To complete the exercise, repeat every record exactly as it stands.

[Entries taken from a collection]
>>>>

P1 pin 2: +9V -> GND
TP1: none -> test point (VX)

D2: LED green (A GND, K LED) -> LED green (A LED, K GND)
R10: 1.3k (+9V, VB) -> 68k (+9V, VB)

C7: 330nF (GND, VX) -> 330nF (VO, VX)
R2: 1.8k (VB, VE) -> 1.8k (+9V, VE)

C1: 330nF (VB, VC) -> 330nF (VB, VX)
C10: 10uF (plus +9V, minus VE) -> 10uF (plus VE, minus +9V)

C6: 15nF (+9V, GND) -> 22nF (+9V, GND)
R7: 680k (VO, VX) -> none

<<<<

**Expected answer**
P1 pin 2: +9V -> GND
TP1: none -> test point (VX)

D2: LED green (A GND, K LED) -> LED green (A LED, K GND)
R10: 1.3k (+9V, VB) -> 68k (+9V, VB)

C7: 330nF (GND, VX) -> 330nF (VO, VX)
R2: 1.8k (VB, VE) -> 1.8k (+9V, VE)

C1: 330nF (VB, VC) -> 330nF (VB, VX)
C10: 10uF (plus +9V, minus VE) -> 10uF (plus VE, minus +9V)

C6: 15nF (+9V, GND) -> 22nF (+9V, GND)
R7: 680k (VO, VX) -> none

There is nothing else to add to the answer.